Find each line in the material that contains the word "width" and copy those lines out in full.
# start of Supplied material
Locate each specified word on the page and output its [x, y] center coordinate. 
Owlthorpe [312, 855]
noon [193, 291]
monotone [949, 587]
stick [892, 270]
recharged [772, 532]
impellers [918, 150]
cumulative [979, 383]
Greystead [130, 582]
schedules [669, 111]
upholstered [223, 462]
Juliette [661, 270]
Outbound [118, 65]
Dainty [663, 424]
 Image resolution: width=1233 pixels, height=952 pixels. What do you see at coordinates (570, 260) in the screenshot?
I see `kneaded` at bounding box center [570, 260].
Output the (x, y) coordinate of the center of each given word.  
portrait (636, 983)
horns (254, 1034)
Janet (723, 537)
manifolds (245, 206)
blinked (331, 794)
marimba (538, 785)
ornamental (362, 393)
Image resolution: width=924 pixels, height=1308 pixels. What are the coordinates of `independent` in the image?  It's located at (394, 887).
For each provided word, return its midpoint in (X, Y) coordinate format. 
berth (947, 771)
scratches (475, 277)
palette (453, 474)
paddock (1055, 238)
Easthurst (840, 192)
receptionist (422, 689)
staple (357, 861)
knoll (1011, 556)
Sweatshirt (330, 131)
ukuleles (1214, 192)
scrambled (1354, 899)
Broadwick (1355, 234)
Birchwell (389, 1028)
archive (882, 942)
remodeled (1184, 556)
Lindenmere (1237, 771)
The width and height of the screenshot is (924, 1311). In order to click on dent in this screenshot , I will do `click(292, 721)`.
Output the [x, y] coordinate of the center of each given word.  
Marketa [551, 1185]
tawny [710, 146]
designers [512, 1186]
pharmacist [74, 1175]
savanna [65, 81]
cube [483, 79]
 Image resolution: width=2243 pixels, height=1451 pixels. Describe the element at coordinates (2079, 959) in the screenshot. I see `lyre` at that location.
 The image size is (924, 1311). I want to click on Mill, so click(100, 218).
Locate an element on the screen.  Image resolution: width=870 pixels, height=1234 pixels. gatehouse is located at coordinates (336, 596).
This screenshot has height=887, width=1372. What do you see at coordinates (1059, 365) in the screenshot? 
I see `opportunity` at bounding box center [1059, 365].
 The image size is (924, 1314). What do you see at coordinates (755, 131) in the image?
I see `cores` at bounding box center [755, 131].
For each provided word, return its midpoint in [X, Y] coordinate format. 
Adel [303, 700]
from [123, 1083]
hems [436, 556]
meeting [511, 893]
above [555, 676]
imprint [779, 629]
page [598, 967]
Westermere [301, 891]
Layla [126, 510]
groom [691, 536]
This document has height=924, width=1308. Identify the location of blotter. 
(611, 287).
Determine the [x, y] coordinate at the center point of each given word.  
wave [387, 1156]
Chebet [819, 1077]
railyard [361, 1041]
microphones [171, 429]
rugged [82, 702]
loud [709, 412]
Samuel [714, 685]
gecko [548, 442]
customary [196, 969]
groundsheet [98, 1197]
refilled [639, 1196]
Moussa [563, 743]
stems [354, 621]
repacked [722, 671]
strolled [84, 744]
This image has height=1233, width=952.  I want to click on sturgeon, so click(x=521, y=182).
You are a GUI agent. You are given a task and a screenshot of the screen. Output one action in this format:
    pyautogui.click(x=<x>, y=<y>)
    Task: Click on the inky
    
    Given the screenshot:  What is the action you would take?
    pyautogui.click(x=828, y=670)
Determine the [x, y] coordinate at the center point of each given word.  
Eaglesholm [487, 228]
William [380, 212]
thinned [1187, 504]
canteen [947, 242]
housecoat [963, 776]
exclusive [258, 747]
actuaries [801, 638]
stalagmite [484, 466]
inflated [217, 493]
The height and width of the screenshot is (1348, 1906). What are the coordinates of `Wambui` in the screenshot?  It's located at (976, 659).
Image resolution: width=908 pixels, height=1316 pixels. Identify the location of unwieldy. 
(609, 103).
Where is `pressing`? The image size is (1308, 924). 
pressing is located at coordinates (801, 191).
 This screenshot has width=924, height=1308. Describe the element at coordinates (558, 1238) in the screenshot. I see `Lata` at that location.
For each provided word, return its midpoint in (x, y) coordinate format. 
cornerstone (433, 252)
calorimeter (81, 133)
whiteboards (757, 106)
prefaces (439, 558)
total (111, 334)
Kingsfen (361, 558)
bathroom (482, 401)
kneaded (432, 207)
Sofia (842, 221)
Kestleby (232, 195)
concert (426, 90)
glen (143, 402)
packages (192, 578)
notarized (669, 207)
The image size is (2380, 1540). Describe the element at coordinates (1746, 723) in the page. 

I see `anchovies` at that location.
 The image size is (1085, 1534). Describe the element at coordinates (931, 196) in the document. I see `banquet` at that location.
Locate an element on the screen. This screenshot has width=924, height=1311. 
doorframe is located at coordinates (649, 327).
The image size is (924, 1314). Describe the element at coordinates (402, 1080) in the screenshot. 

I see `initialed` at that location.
# end of Supplied material
* **Reply to the task**:
 Image resolution: width=1233 pixels, height=952 pixels. What do you see at coordinates (570, 260) in the screenshot?
Image resolution: width=924 pixels, height=1308 pixels. What are the coordinates of `independent` in the image?  It's located at (394, 887).
The width and height of the screenshot is (924, 1311). In order to click on dent in this screenshot , I will do `click(292, 721)`.
 Image resolution: width=2243 pixels, height=1451 pixels. Describe the element at coordinates (2079, 959) in the screenshot. I see `lyre` at that location.
Locate an element on the screen.  Image resolution: width=870 pixels, height=1234 pixels. gatehouse is located at coordinates (336, 596).
This screenshot has height=887, width=1372. What do you see at coordinates (1059, 365) in the screenshot? 
This document has height=924, width=1308. Identify the location of blotter. 
This image has height=1233, width=952.  I want to click on sturgeon, so click(x=521, y=182).
The height and width of the screenshot is (1348, 1906). What are the coordinates of `Wambui` in the screenshot?  It's located at (976, 659).
Image resolution: width=908 pixels, height=1316 pixels. Identify the location of unwieldy. 
 This screenshot has width=924, height=1308. Describe the element at coordinates (558, 1238) in the screenshot. I see `Lata` at that location.
Locate an element on the screen. This screenshot has width=924, height=1311. 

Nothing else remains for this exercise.